_Directions for this task:_ Pull each line holding "pink" out of the entries below.

======== Data extracts

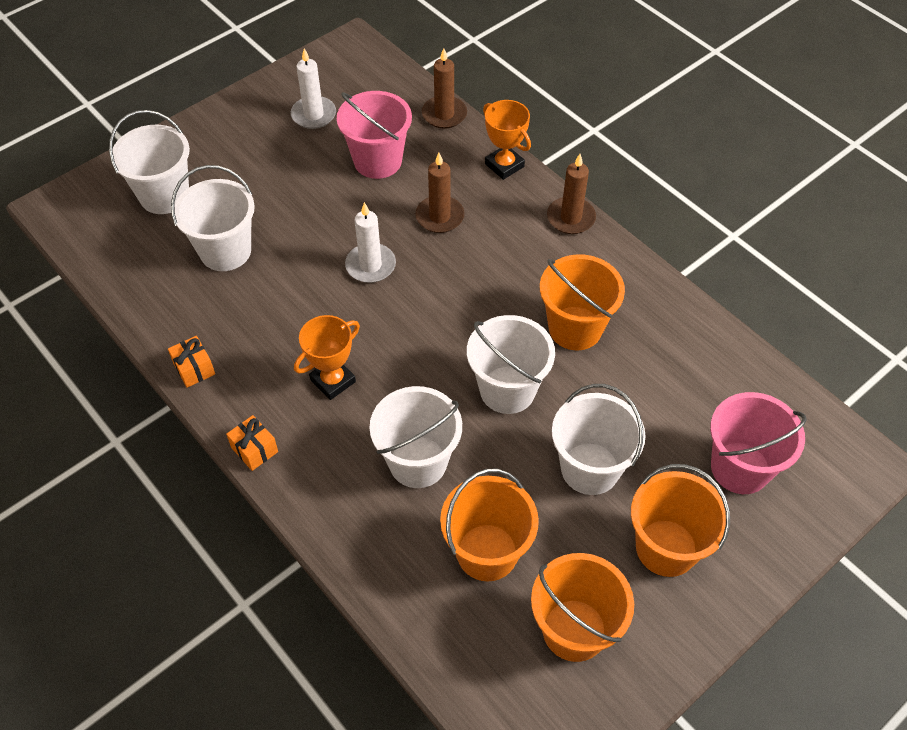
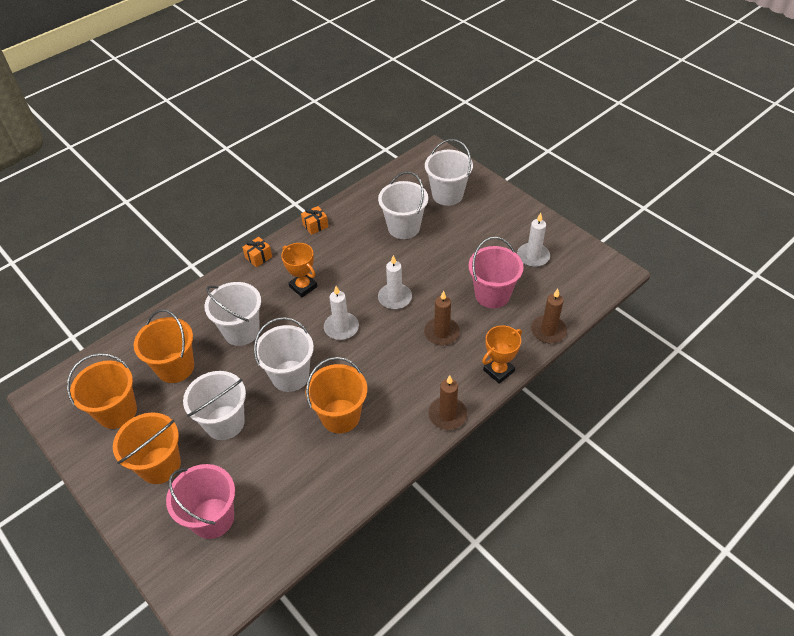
camera: 90 degrees right, 5 degrees down
(421, 329) = (341, 327): none -> white candle

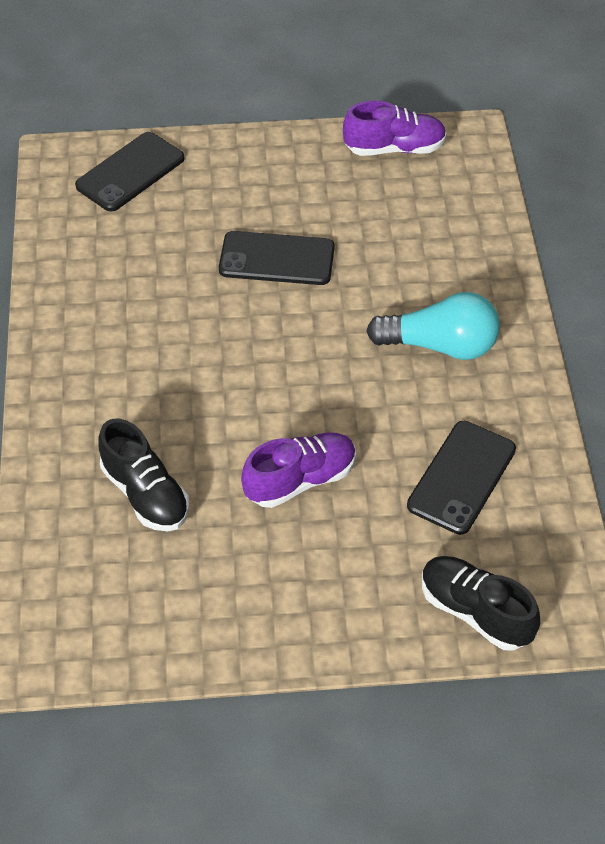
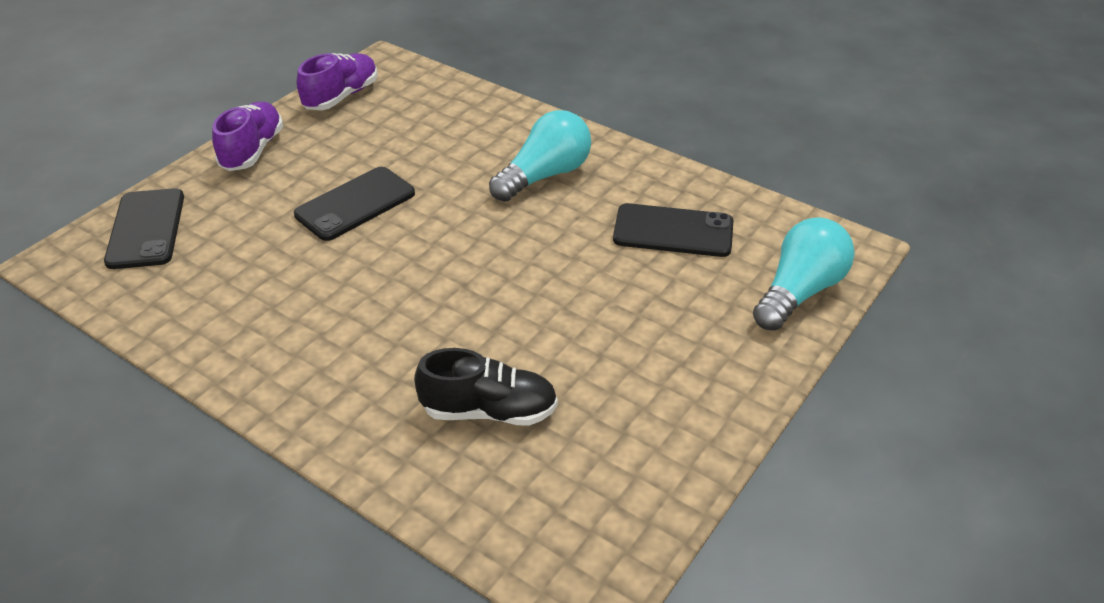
camera: 50 degrees left, 10 degrees down
(300, 480) = (582, 312): purple shoe -> purple shoe (252, 150)
(461, 477) = (673, 231): black phone -> black phone turned 60 degrees counterclockwise
(475, 612) = (799, 292): black shoe -> turquoise light bulb

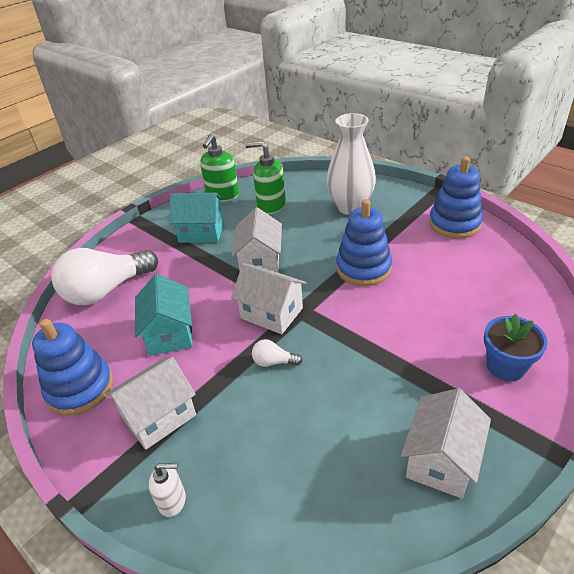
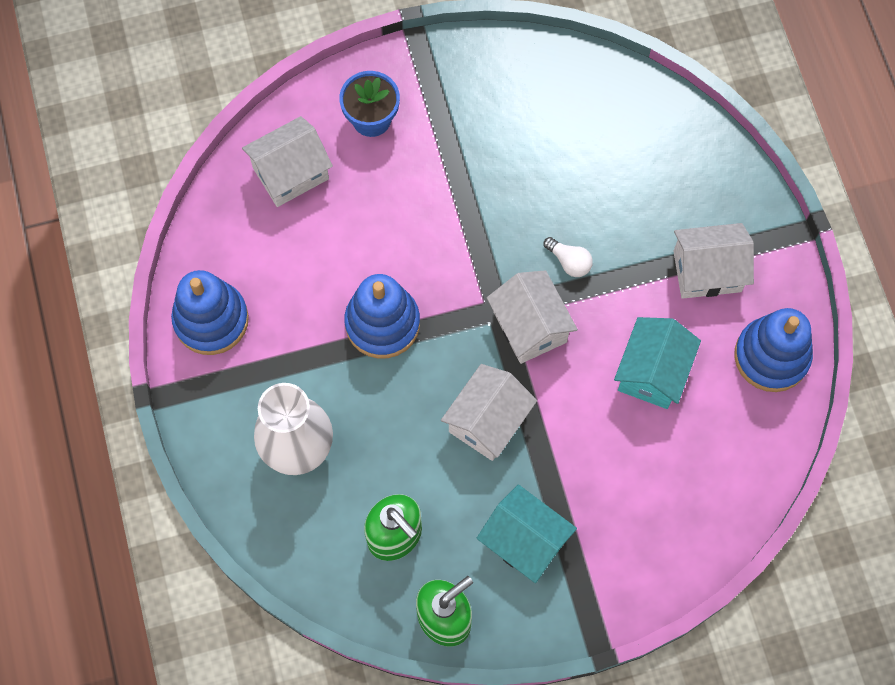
camera: 150 degrees left, 30 degrees up
(106, 290) = (697, 501): white light bulb -> none
(172, 501) = (728, 185): white soap dispenser -> none
(441, 460) = (504, 85): white house -> white house (290, 173)

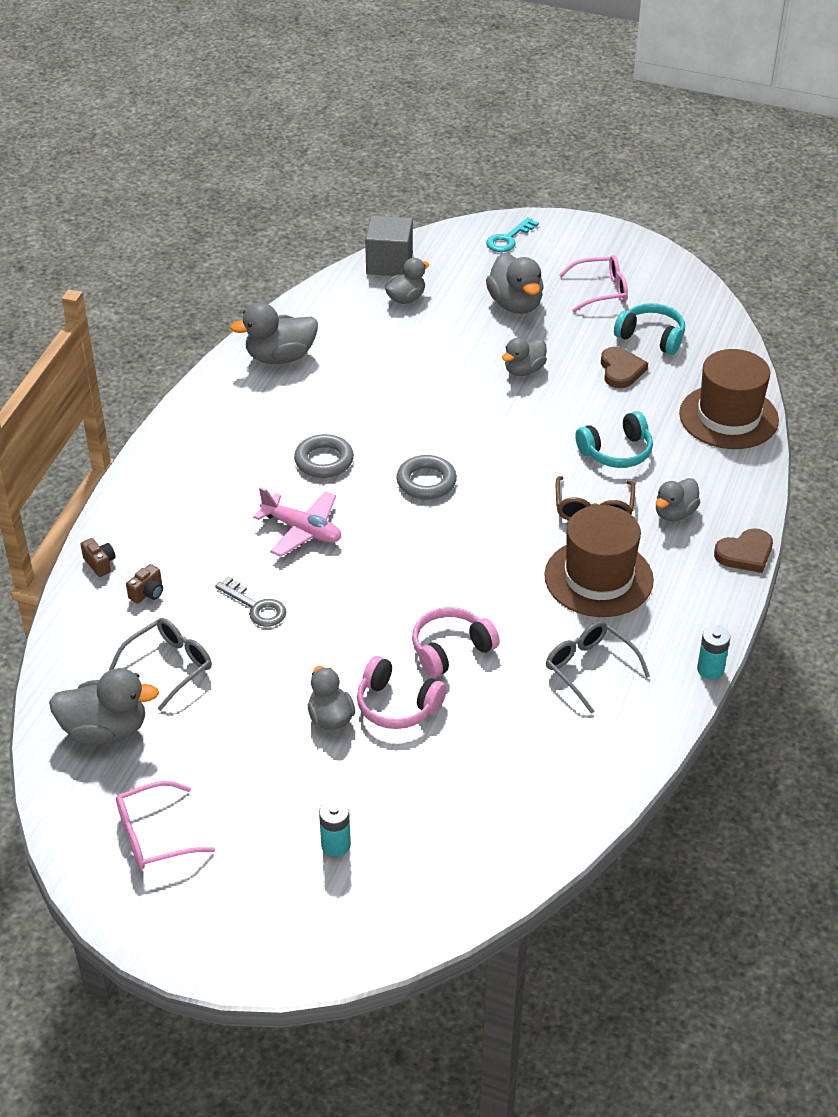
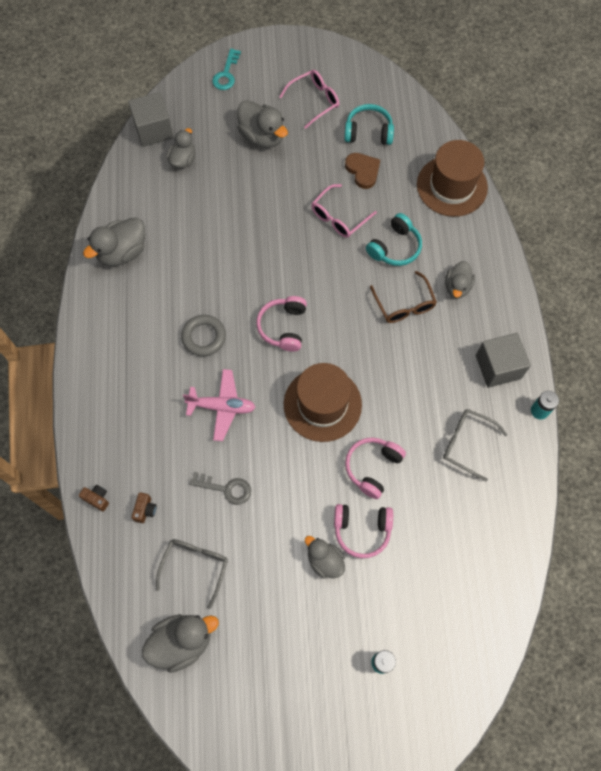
camera: 25 degrees left, 25 degrees up
(155, 835) = (262, 712): pink glasses -> pink glasses (339, 217)
(426, 482) = (283, 327): grey ring -> pink headphones
(524, 370) = (298, 197): grey duck -> none
(598, 578) = (436, 364): brown hat -> brown hat (322, 404)
(680, 608) = (498, 367): none -> grey cube
(745, 554) = (516, 303): brown heart -> none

================

_Answer to this problem:_
(155, 835) = (262, 712): pink glasses -> pink glasses (339, 217)
(426, 482) = (283, 327): grey ring -> pink headphones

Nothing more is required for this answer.